++++ Source data ++++

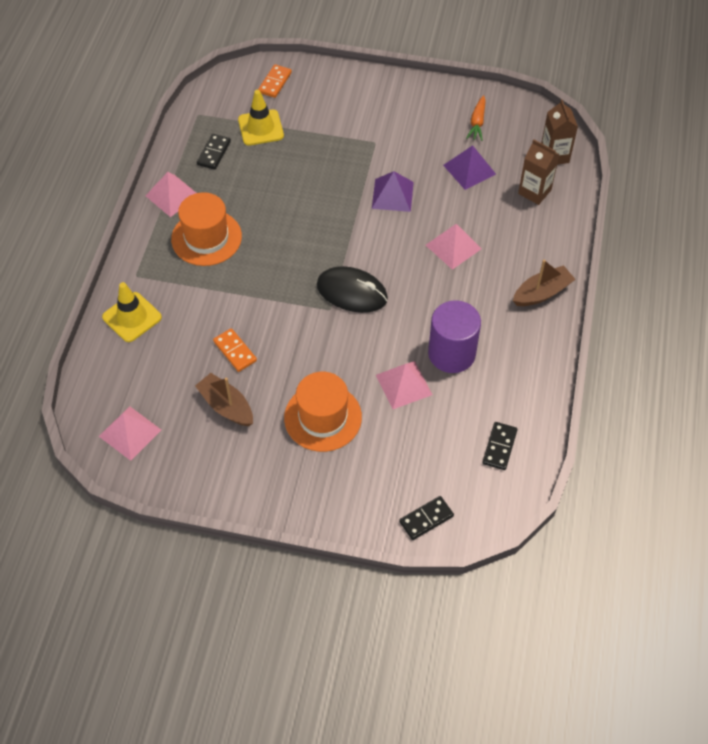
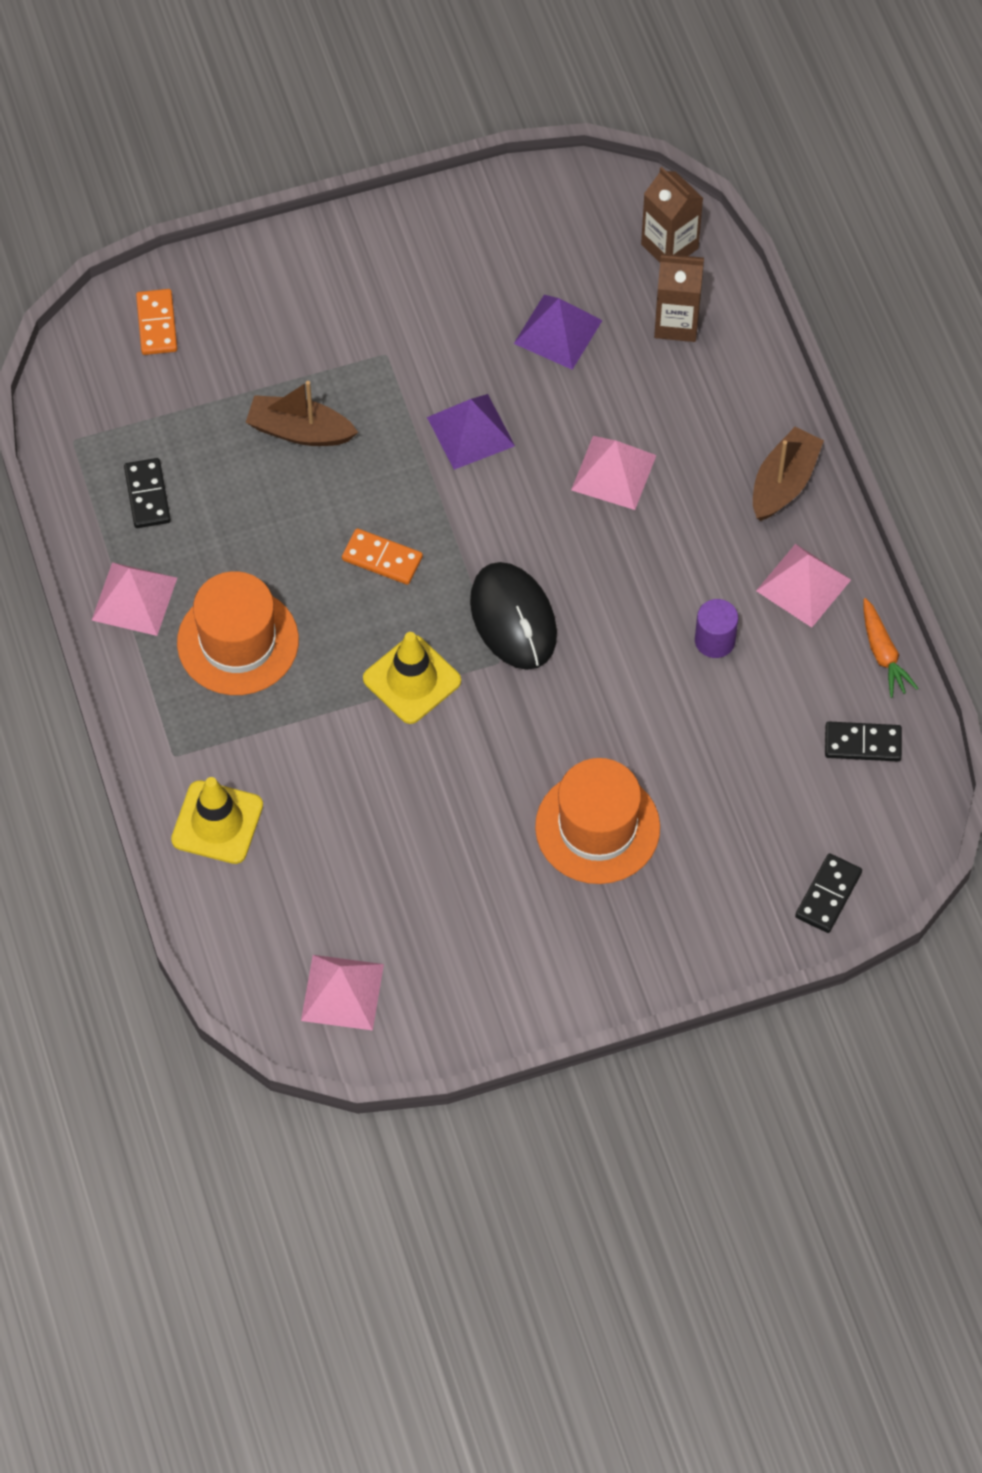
camera: 30 degrees left, 5 degrees up
(226, 406) = (451, 882): brown boat -> brown boat (300, 431)
(235, 351) = (406, 795): orange domino -> orange domino (382, 558)
(261, 128) = (190, 415): yellow traffic cone -> yellow traffic cone (412, 680)
(352, 292) = (513, 618): black mouse -> black mouse turned 75 degrees clockwise
(404, 385) = (678, 721): pink pyramid -> pink pyramid (803, 585)
(451, 353) = (715, 640): purple cylinder -> purple cylinder, size x0.53
(477, 123) = (520, 244): orange carrot -> orange carrot (883, 654)
(499, 447) = (862, 743): black domino -> black domino turned 75 degrees counterclockwise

++++

Whenever images occur above, omit them and retype each line exactly as it stands.

• Solution below
camera: 30 degrees left, 5 degrees up
(226, 406) = (451, 882): brown boat -> brown boat (300, 431)
(235, 351) = (406, 795): orange domino -> orange domino (382, 558)
(261, 128) = (190, 415): yellow traffic cone -> yellow traffic cone (412, 680)
(352, 292) = (513, 618): black mouse -> black mouse turned 75 degrees clockwise
(404, 385) = (678, 721): pink pyramid -> pink pyramid (803, 585)
(451, 353) = (715, 640): purple cylinder -> purple cylinder, size x0.53
(477, 123) = (520, 244): orange carrot -> orange carrot (883, 654)
(499, 447) = (862, 743): black domino -> black domino turned 75 degrees counterclockwise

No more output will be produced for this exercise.